» Directions for this task
Word for word, output the data, with none of its pictures.

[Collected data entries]
= = =

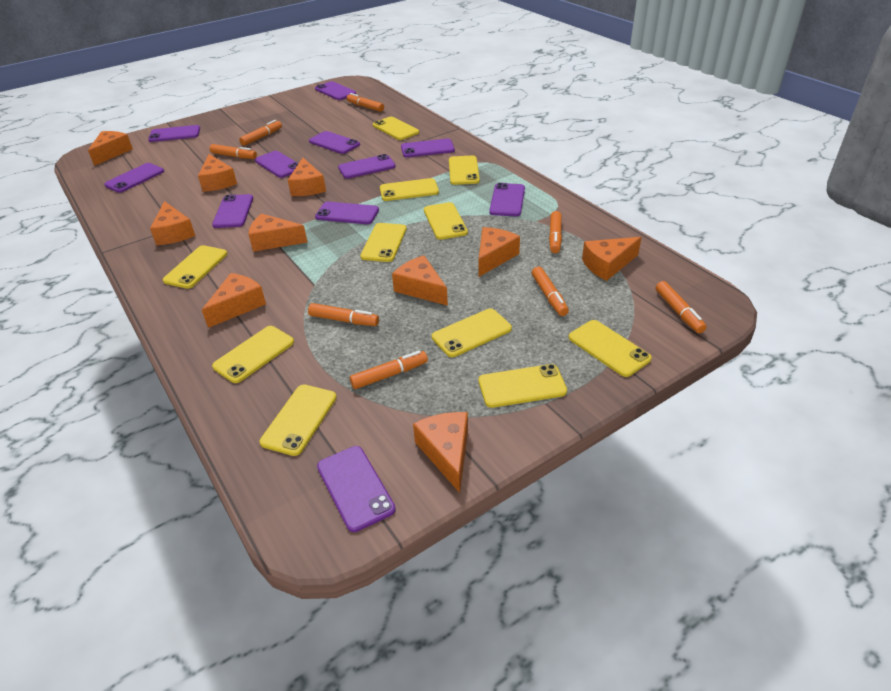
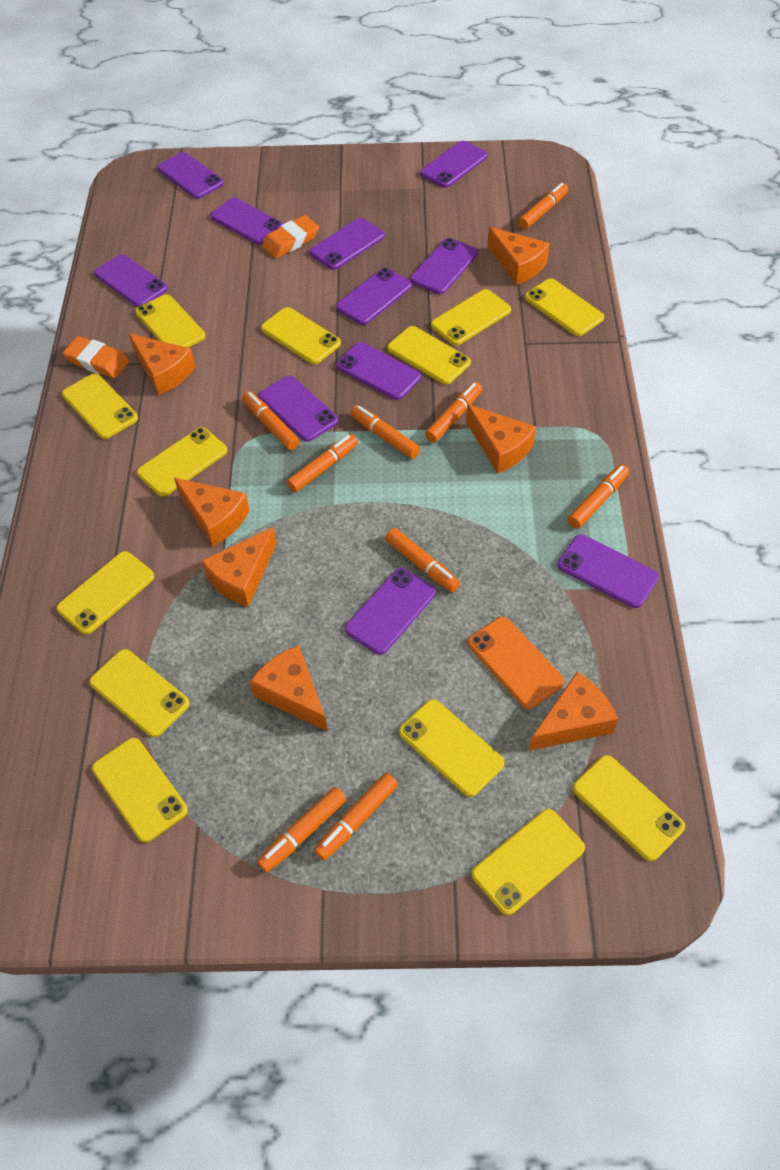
orange cheese: 10 -> 7
orange eraser: 0 -> 2
orange marker: 8 -> 9
orange phone: 0 -> 1
yellow phone: 11 -> 13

= = =

» Result below
orange cheese: 10 -> 7
orange eraser: 0 -> 2
orange marker: 8 -> 9
orange phone: 0 -> 1
yellow phone: 11 -> 13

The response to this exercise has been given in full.